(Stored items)

--- START ---

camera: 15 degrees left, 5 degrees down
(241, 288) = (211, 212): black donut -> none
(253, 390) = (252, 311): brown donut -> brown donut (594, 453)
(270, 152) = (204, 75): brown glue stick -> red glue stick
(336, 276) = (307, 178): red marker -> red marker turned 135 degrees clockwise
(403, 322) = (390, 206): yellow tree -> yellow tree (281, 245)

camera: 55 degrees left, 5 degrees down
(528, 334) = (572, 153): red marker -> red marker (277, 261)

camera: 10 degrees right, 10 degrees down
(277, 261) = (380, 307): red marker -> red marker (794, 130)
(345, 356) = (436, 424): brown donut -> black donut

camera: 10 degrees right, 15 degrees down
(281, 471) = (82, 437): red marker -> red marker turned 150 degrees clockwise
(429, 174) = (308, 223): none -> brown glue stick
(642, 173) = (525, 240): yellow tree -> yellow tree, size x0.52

--- END ---
--- START ---

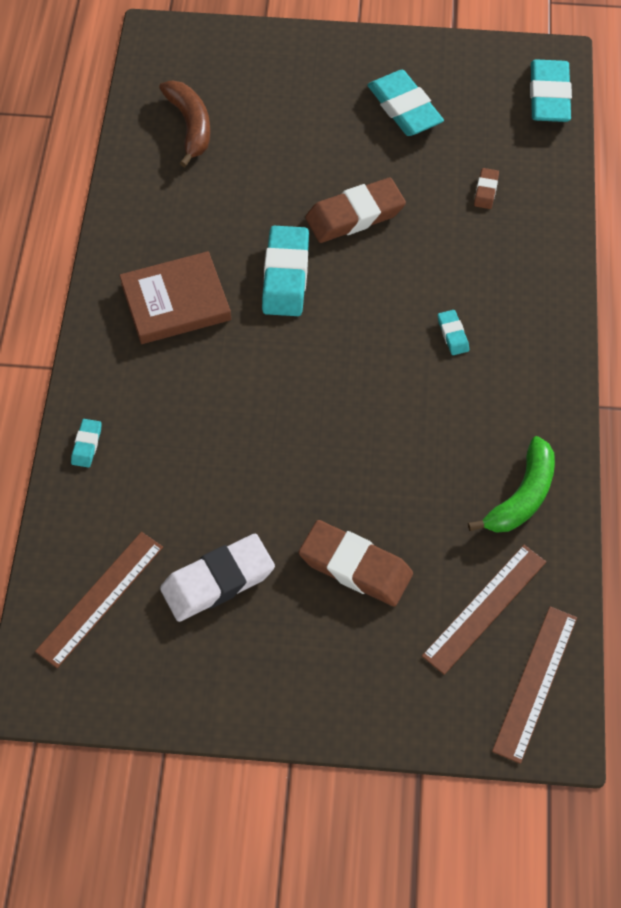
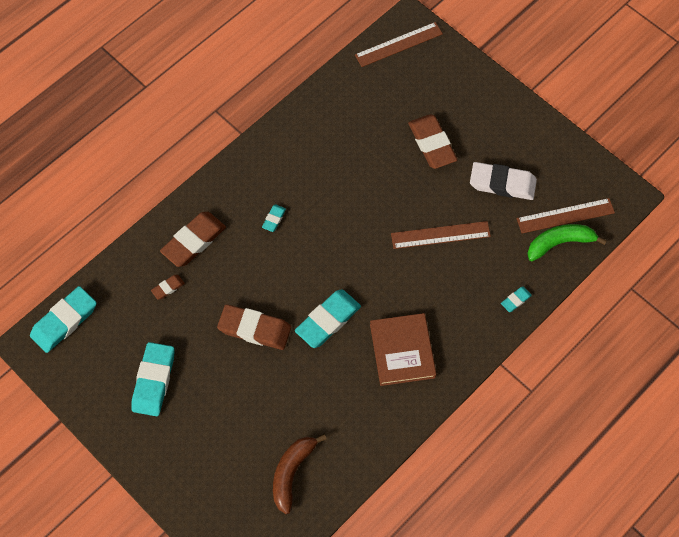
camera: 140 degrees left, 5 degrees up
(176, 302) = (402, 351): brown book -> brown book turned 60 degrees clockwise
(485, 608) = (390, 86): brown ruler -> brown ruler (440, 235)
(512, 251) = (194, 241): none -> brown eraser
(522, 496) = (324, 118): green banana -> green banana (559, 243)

--- END ---

> [ACTION ITEM]: Above are some records; copy exactly the lines from the one with "(253, 390) = (252, 311): brown" through the one with "(642, 173) = (525, 240): yellow", both included, and no others.

> [EXERCISE ANSWER]:
(253, 390) = (252, 311): brown donut -> brown donut (594, 453)
(270, 152) = (204, 75): brown glue stick -> red glue stick
(336, 276) = (307, 178): red marker -> red marker turned 135 degrees clockwise
(403, 322) = (390, 206): yellow tree -> yellow tree (281, 245)

camera: 55 degrees left, 5 degrees down
(528, 334) = (572, 153): red marker -> red marker (277, 261)

camera: 10 degrees right, 10 degrees down
(277, 261) = (380, 307): red marker -> red marker (794, 130)
(345, 356) = (436, 424): brown donut -> black donut

camera: 10 degrees right, 15 degrees down
(281, 471) = (82, 437): red marker -> red marker turned 150 degrees clockwise
(429, 174) = (308, 223): none -> brown glue stick
(642, 173) = (525, 240): yellow tree -> yellow tree, size x0.52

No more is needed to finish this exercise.